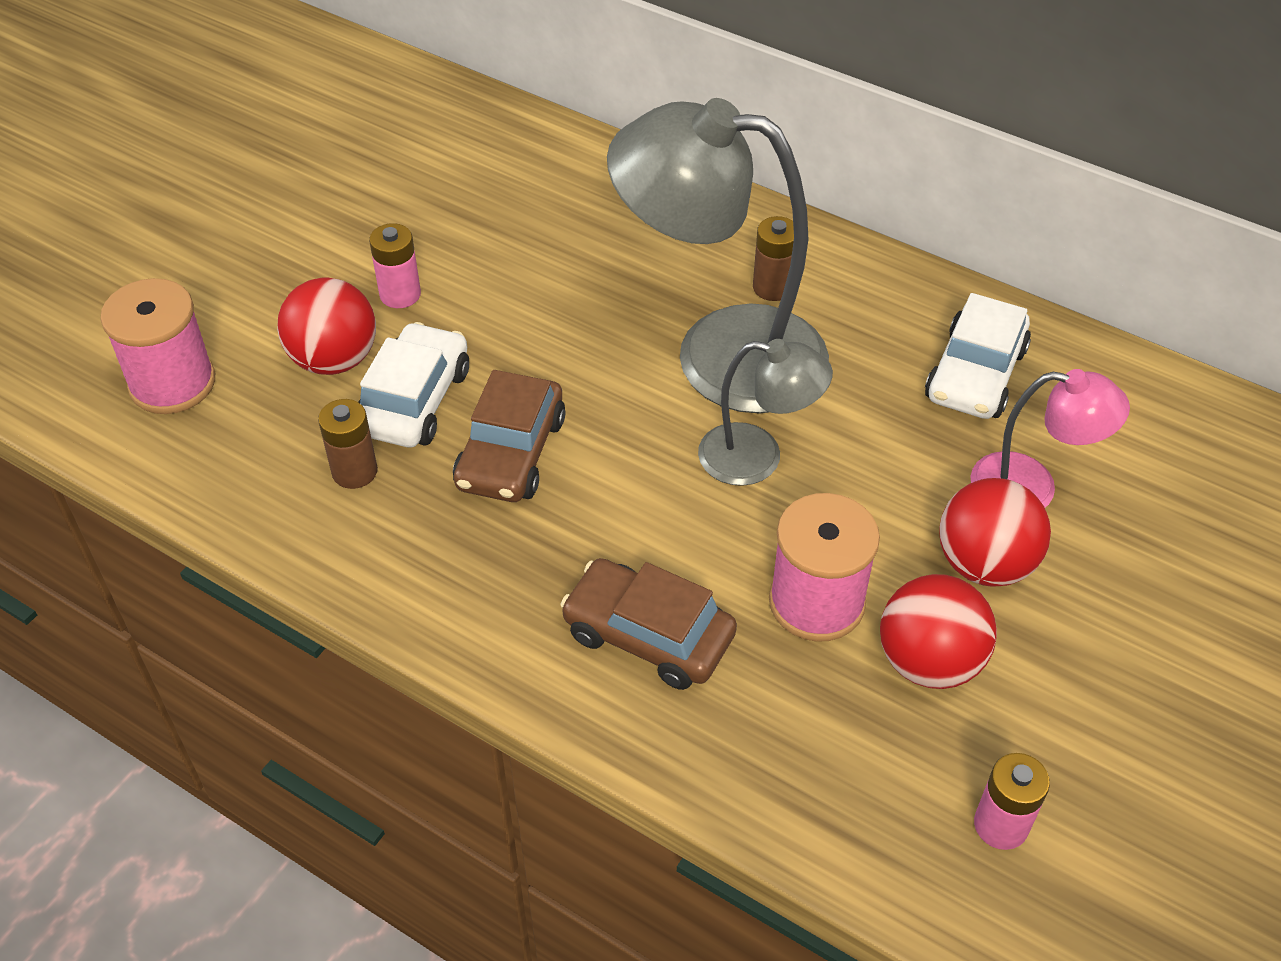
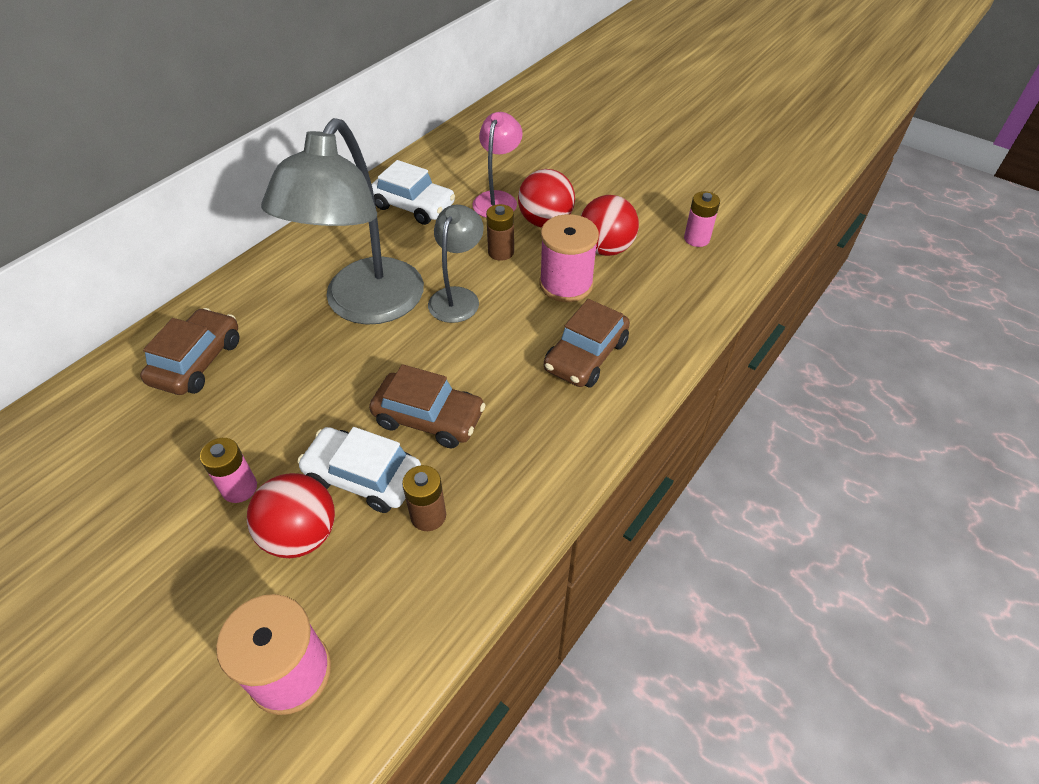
camera: 85 degrees left, 0 degrees up
brown battery [753,216,794,301] -> brown battery moved to [486,204,514,261]
none -> brown car [140,308,239,395]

| What to work on |
Repeat the material line for line. Pictures stay out of the copy.

| Answer |
camera: 85 degrees left, 0 degrees up
brown battery [753,216,794,301] -> brown battery moved to [486,204,514,261]
none -> brown car [140,308,239,395]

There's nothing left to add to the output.